* [Task description]: The entries should be written out again exactly as they read.

* [Supplied entries]:
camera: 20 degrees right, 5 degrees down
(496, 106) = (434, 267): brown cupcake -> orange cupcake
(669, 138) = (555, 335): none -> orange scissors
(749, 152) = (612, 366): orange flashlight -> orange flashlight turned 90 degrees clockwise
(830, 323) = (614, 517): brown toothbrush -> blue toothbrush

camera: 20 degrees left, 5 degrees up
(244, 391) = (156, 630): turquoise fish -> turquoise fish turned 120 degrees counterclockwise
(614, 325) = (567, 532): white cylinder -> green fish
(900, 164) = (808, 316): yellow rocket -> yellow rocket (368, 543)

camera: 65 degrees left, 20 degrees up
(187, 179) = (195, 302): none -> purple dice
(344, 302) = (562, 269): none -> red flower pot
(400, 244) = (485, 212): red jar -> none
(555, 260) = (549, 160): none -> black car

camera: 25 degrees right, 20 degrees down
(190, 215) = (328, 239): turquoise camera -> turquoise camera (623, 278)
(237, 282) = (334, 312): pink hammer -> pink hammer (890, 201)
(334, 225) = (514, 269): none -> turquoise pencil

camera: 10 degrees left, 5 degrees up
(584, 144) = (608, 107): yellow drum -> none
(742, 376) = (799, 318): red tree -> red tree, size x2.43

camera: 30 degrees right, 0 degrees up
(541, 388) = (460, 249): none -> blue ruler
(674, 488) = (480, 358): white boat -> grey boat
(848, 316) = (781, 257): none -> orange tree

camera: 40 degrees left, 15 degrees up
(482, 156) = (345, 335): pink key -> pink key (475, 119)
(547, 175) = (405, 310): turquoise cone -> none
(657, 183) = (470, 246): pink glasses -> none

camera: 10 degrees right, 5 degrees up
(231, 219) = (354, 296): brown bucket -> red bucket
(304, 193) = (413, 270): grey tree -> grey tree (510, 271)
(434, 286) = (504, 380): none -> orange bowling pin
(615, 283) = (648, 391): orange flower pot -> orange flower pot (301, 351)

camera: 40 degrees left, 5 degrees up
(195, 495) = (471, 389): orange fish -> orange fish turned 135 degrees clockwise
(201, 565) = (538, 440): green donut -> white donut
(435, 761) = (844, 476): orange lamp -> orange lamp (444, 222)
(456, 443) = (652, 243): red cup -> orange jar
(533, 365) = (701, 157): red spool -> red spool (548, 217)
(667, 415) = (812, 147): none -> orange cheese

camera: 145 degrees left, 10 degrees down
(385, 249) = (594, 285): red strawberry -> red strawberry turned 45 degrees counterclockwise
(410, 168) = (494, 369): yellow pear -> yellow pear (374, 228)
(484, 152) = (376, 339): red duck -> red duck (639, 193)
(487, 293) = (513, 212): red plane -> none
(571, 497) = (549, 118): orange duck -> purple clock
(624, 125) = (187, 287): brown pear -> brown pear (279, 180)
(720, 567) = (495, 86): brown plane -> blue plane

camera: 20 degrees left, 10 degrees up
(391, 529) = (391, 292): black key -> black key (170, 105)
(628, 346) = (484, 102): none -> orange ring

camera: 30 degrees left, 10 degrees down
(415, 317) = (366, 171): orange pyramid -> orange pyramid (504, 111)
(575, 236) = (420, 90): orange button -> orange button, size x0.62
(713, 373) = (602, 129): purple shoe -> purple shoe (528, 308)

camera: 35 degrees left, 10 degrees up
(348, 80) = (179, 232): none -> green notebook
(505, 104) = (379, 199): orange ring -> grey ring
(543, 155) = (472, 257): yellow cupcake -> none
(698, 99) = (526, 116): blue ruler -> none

* [Response area]:
camera: 20 degrees right, 5 degrees down
(496, 106) = (434, 267): brown cupcake -> orange cupcake
(669, 138) = (555, 335): none -> orange scissors
(749, 152) = (612, 366): orange flashlight -> orange flashlight turned 90 degrees clockwise
(830, 323) = (614, 517): brown toothbrush -> blue toothbrush

camera: 20 degrees left, 5 degrees up
(244, 391) = (156, 630): turquoise fish -> turquoise fish turned 120 degrees counterclockwise
(614, 325) = (567, 532): white cylinder -> green fish
(900, 164) = (808, 316): yellow rocket -> yellow rocket (368, 543)

camera: 65 degrees left, 20 degrees up
(187, 179) = (195, 302): none -> purple dice
(344, 302) = (562, 269): none -> red flower pot
(400, 244) = (485, 212): red jar -> none
(555, 260) = (549, 160): none -> black car

camera: 25 degrees right, 20 degrees down
(190, 215) = (328, 239): turquoise camera -> turquoise camera (623, 278)
(237, 282) = (334, 312): pink hammer -> pink hammer (890, 201)
(334, 225) = (514, 269): none -> turquoise pencil

camera: 10 degrees left, 5 degrees up
(584, 144) = (608, 107): yellow drum -> none
(742, 376) = (799, 318): red tree -> red tree, size x2.43

camera: 30 degrees right, 0 degrees up
(541, 388) = (460, 249): none -> blue ruler
(674, 488) = (480, 358): white boat -> grey boat
(848, 316) = (781, 257): none -> orange tree

camera: 40 degrees left, 15 degrees up
(482, 156) = (345, 335): pink key -> pink key (475, 119)
(547, 175) = (405, 310): turquoise cone -> none
(657, 183) = (470, 246): pink glasses -> none

camera: 10 degrees right, 5 degrees up
(231, 219) = (354, 296): brown bucket -> red bucket
(304, 193) = (413, 270): grey tree -> grey tree (510, 271)
(434, 286) = (504, 380): none -> orange bowling pin
(615, 283) = (648, 391): orange flower pot -> orange flower pot (301, 351)

camera: 40 degrees left, 5 degrees up
(195, 495) = (471, 389): orange fish -> orange fish turned 135 degrees clockwise
(201, 565) = (538, 440): green donut -> white donut
(435, 761) = (844, 476): orange lamp -> orange lamp (444, 222)
(456, 443) = (652, 243): red cup -> orange jar
(533, 365) = (701, 157): red spool -> red spool (548, 217)
(667, 415) = (812, 147): none -> orange cheese

camera: 145 degrees left, 10 degrees down
(385, 249) = (594, 285): red strawberry -> red strawberry turned 45 degrees counterclockwise
(410, 168) = (494, 369): yellow pear -> yellow pear (374, 228)
(484, 152) = (376, 339): red duck -> red duck (639, 193)
(487, 293) = (513, 212): red plane -> none
(571, 497) = (549, 118): orange duck -> purple clock
(624, 125) = (187, 287): brown pear -> brown pear (279, 180)
(720, 567) = (495, 86): brown plane -> blue plane

camera: 20 degrees left, 10 degrees up
(391, 529) = (391, 292): black key -> black key (170, 105)
(628, 346) = (484, 102): none -> orange ring

camera: 30 degrees left, 10 degrees down
(415, 317) = (366, 171): orange pyramid -> orange pyramid (504, 111)
(575, 236) = (420, 90): orange button -> orange button, size x0.62
(713, 373) = (602, 129): purple shoe -> purple shoe (528, 308)

camera: 35 degrees left, 10 degrees up
(348, 80) = (179, 232): none -> green notebook
(505, 104) = (379, 199): orange ring -> grey ring
(543, 155) = (472, 257): yellow cupcake -> none
(698, 99) = (526, 116): blue ruler -> none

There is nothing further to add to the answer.